For the material below, the expected output is exactly the lines between the line holding "green circle: (108, 127)" and the line holding "orange square: (151, 157)", inclusive, with pictures left out.

* _Record set_
------------

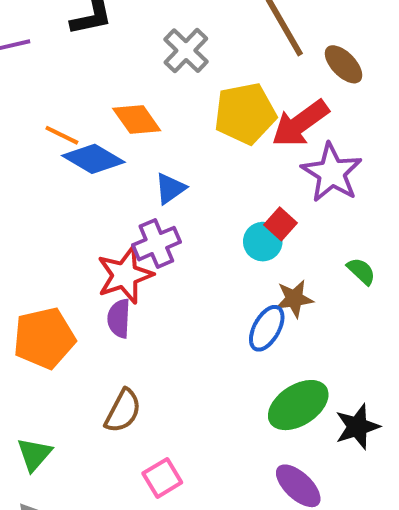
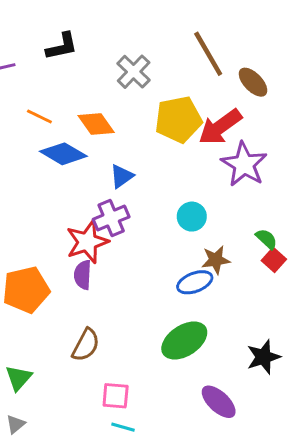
orange line: (62, 135) -> (39, 116), moved
red square: (280, 224) -> (274, 260), moved
blue ellipse: (267, 328) -> (195, 282), turned 40
green ellipse: (298, 405) -> (184, 341), moved
pink square: (162, 478) -> (116, 396), turned 36

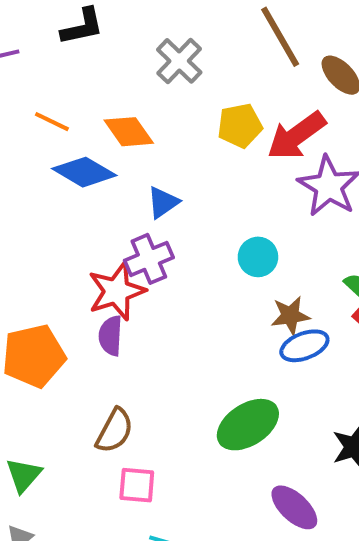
yellow pentagon: (178, 119) -> (240, 126), size x0.7
blue ellipse: (195, 282) -> (304, 346), moved
pink square: (116, 396) -> (137, 485), moved

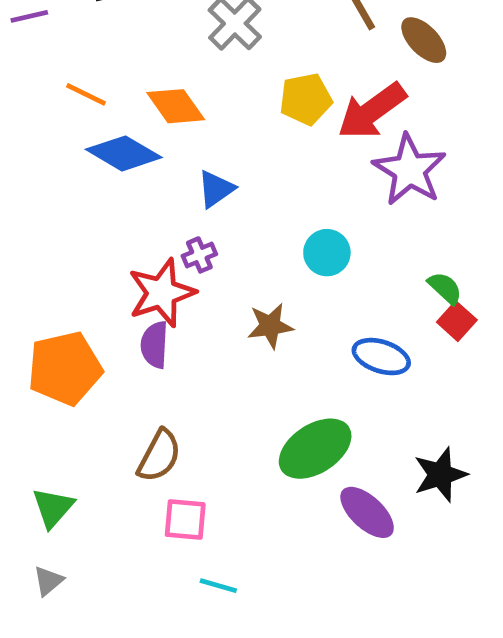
purple cross: (149, 259) -> (199, 255), size x0.6
brown star: (290, 316) -> (270, 326), moved
blue ellipse: (304, 346) -> (381, 357), turned 39
purple ellipse: (294, 507) -> (367, 512), moved

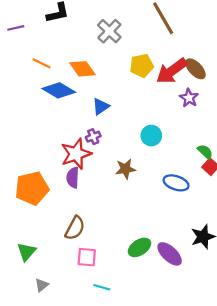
brown ellipse: (424, 40) -> (195, 69), moved
purple star: (410, 170) -> (189, 98), size x0.6
green ellipse: (315, 449) -> (139, 247), moved, size x0.7
gray triangle: (48, 581) -> (42, 285), moved

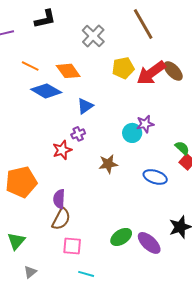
purple star: (189, 98) -> (145, 124), moved, turned 30
red star: (76, 154) -> (62, 150), size x0.7
purple semicircle: (73, 177) -> (59, 199), moved

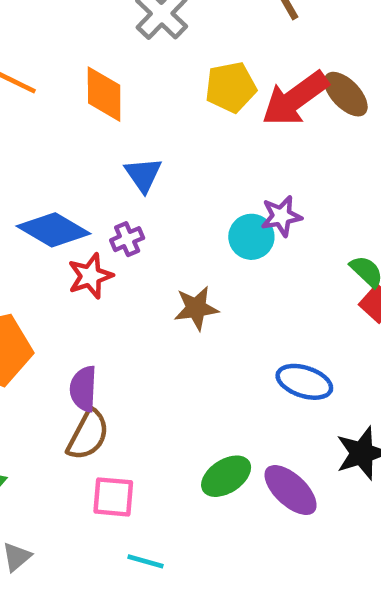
orange diamond: (68, 71) -> (104, 94), turned 35
blue diamond: (46, 91) -> (53, 230), moved
blue triangle: (85, 106) -> (143, 175), turned -30
blue ellipse: (155, 177) -> (304, 382), moved

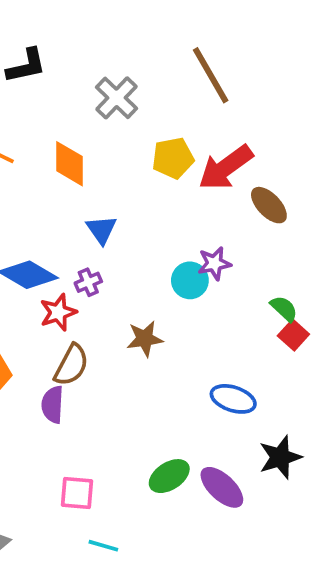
brown ellipse: (346, 94) -> (269, 205), moved
brown semicircle: (88, 435) -> (71, 365), moved

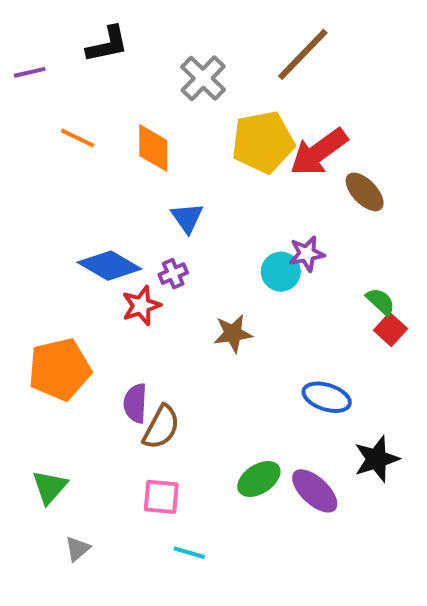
brown line: (211, 75) -> (303, 54), turned 74
yellow pentagon: (173, 158) -> (263, 142), size x1.4
brown semicircle: (71, 365) -> (161, 427), moved

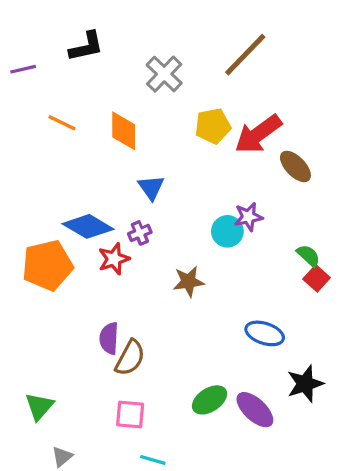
yellow pentagon: (263, 142) -> (213, 126), size x0.7
orange pentagon: (60, 369) -> (47, 265), moved

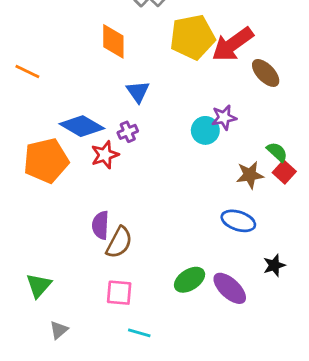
orange line: (62, 123) -> (27, 72), moved
yellow pentagon: (213, 126) -> (192, 37), size x1.4
brown star: (188, 282) -> (250, 175), moved
black star: (305, 384) -> (274, 265), size x0.7

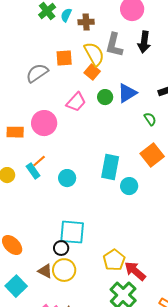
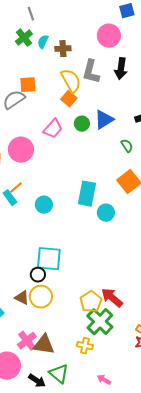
orange square: (64, 58) -> (28, 85), moved
yellow pentagon: (114, 260) -> (91, 302), moved

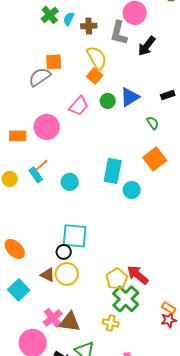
black arrow: (121, 69) -> (147, 46), turned 30
gray L-shape: (91, 72) -> (119, 33), moved

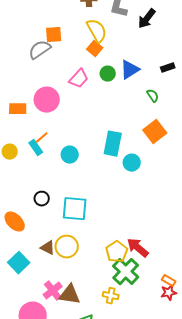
black circle: (64, 252) -> (42, 199), moved

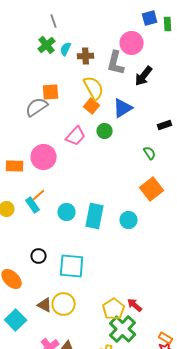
blue triangle: (130, 70) -> (123, 108), moved
cyan rectangle: (113, 144) -> (95, 216), moved
red arrow: (138, 248) -> (135, 305), size x0.7

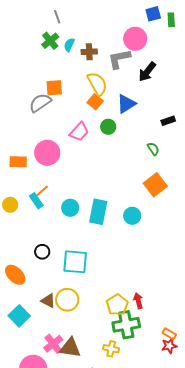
gray L-shape: (116, 63) -> (119, 59), turned 65
red arrow: (135, 305) -> (138, 301), turned 35
green cross: (123, 329) -> (126, 325), turned 36

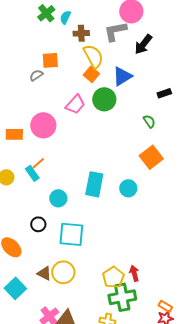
brown cross: (89, 52) -> (81, 33), moved
gray semicircle: (40, 103) -> (36, 75), size x0.6
green circle: (108, 127) -> (104, 99), size x1.5
cyan circle: (70, 208) -> (58, 198), moved

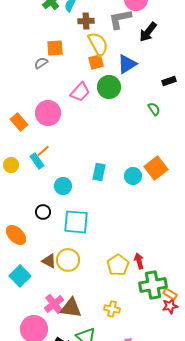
orange square: (91, 74) -> (96, 62), turned 35
orange rectangle: (14, 134) -> (19, 122), turned 48
orange square: (151, 157) -> (156, 168), moved
cyan rectangle: (94, 184) -> (99, 172), size x0.7
green cross: (122, 297) -> (153, 285), moved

------------

* _Result_
green circle: (108, 127) -> (104, 99), size x1.5
cyan circle: (70, 208) -> (58, 198), moved

orange square: (91, 74) -> (96, 62), turned 35
orange rectangle: (14, 134) -> (19, 122), turned 48
orange square: (151, 157) -> (156, 168), moved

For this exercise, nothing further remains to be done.